EXERCISE AIM → Print the listing in its entirety and exactly, leaving out images.
Start of PROVIDED RECORDS
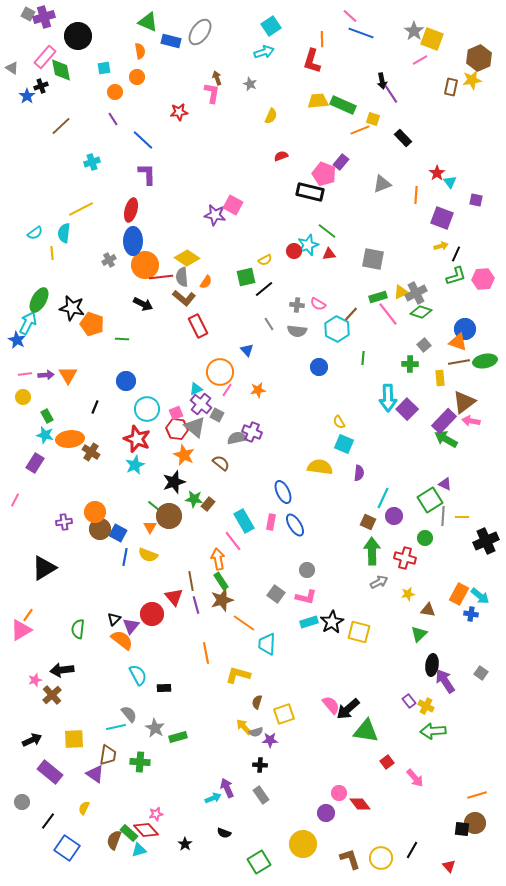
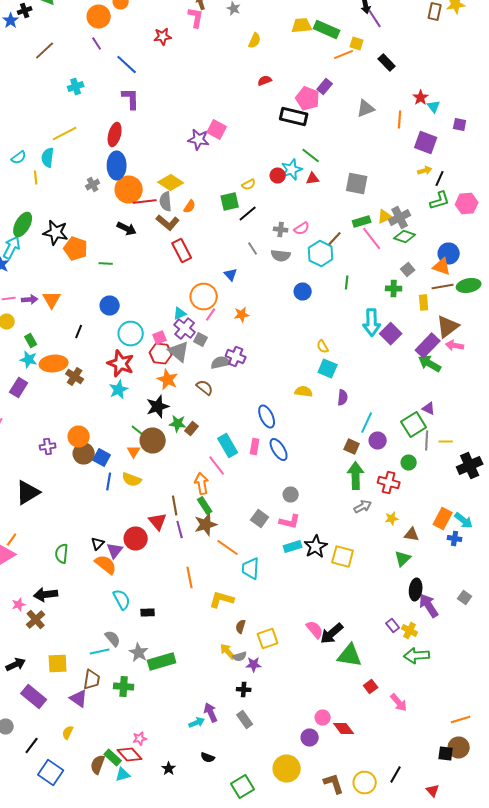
orange circle: (115, 92) -> (99, 16), size x1.5
pink semicircle: (318, 304) -> (302, 228), turned -63
yellow semicircle: (320, 467) -> (304, 392), size x0.7
green rectangle: (178, 737) -> (162, 662), size x1.5

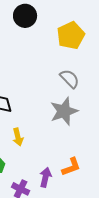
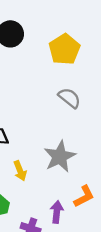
gray star: (64, 111) -> (60, 157), moved

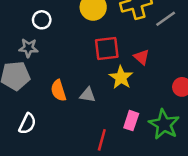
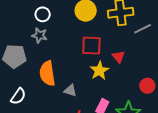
gray star: (29, 48) -> (40, 35), moved
orange semicircle: (58, 91) -> (47, 73), size x1.4
gray triangle: (88, 95) -> (70, 90), moved

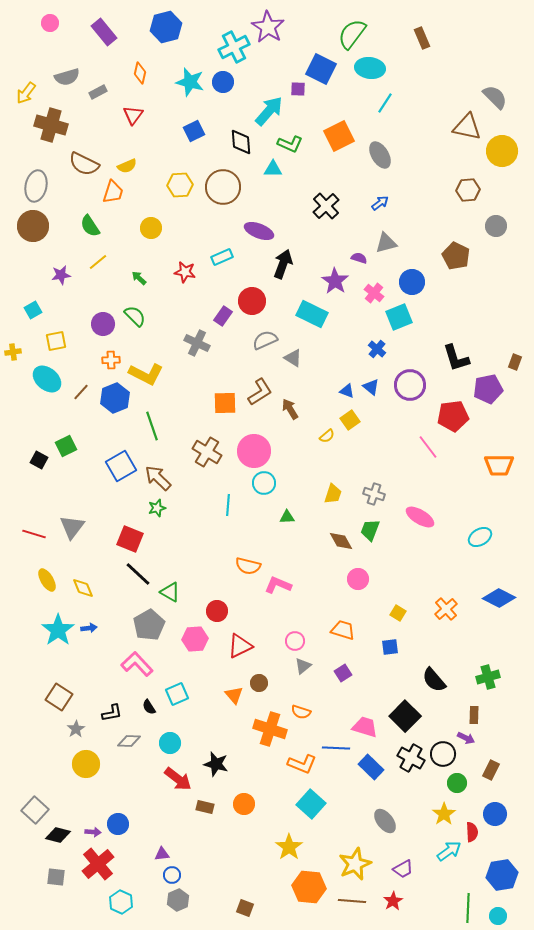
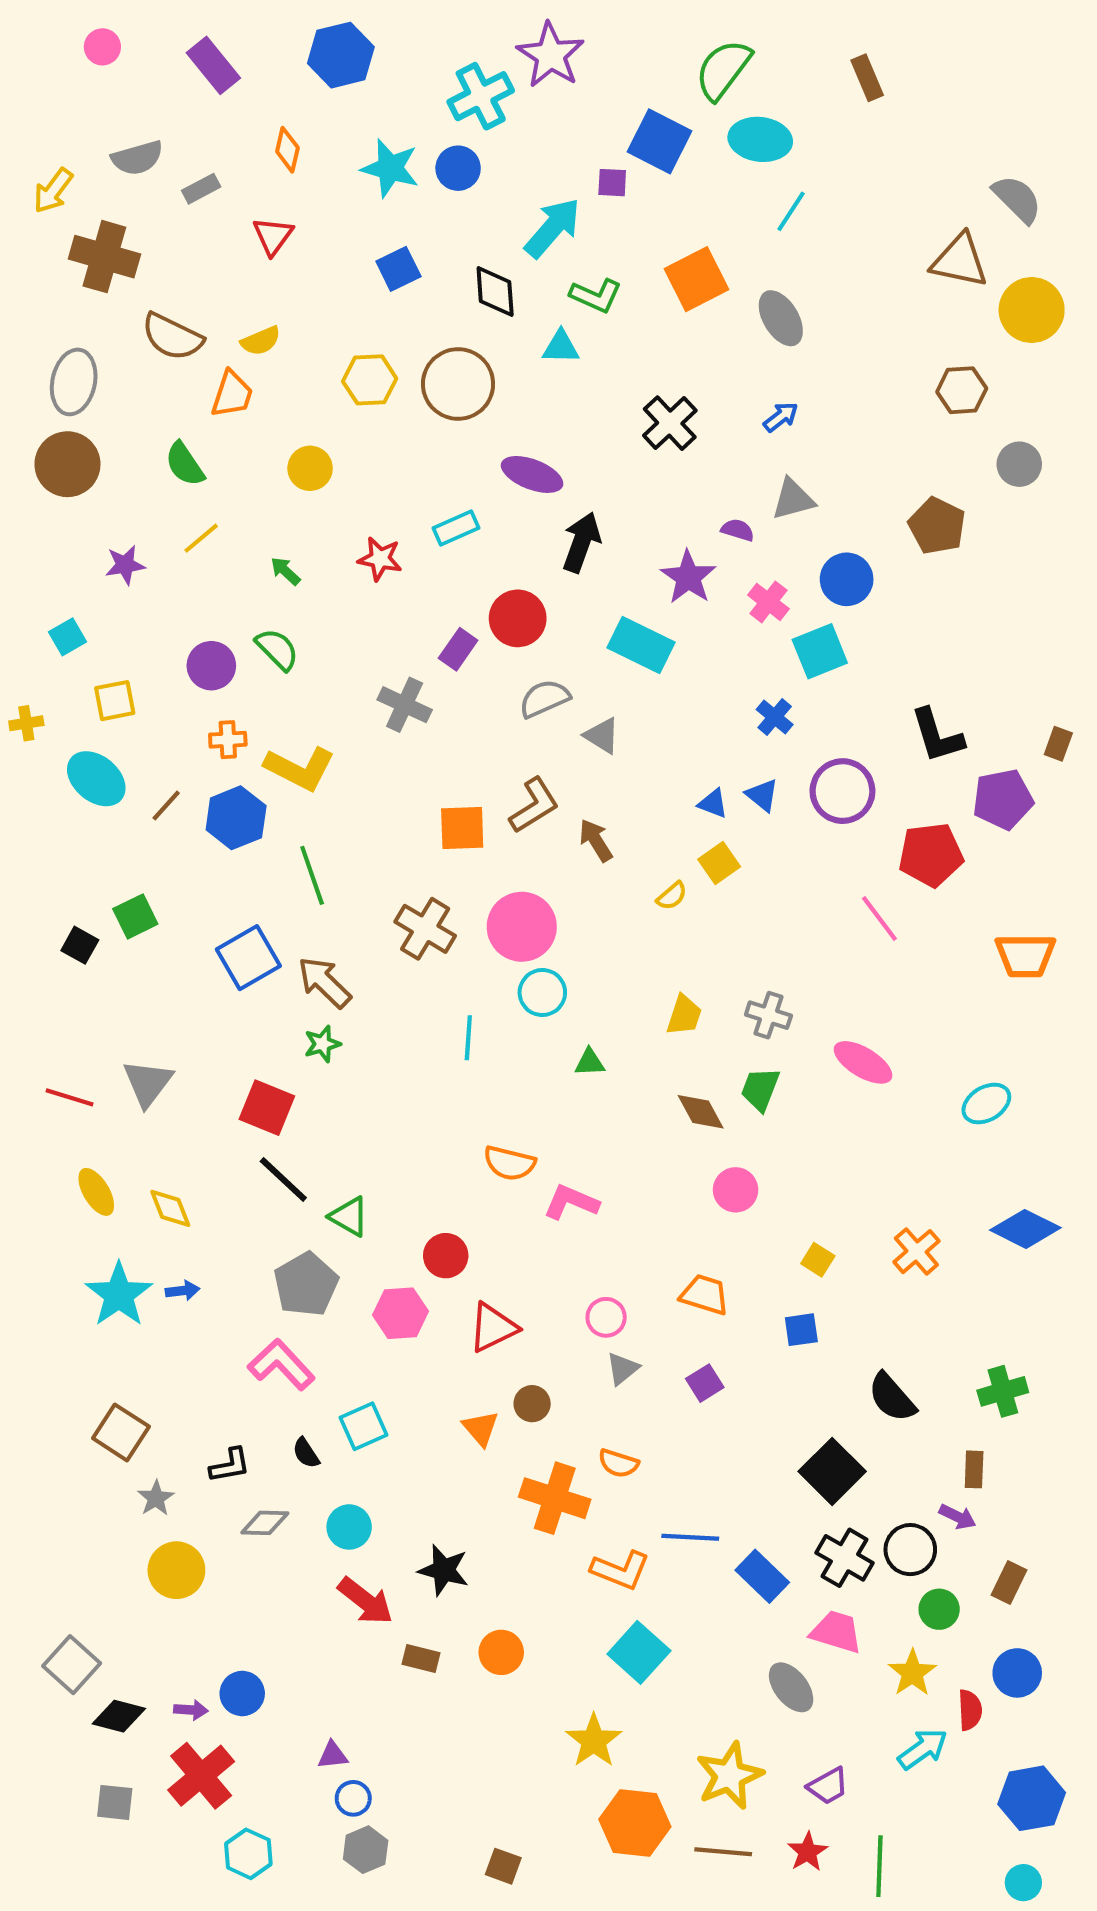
End of PROVIDED RECORDS
WRITTEN REPLY →
orange circle: (115, 92) -> (99, 16), size x1.5
pink semicircle: (318, 304) -> (302, 228), turned -63
yellow semicircle: (320, 467) -> (304, 392), size x0.7
green rectangle: (178, 737) -> (162, 662), size x1.5

gray star: (64, 111) -> (60, 157), moved

gray star: (29, 48) -> (40, 35), moved
orange semicircle: (58, 91) -> (47, 73), size x1.4
gray triangle: (88, 95) -> (70, 90), moved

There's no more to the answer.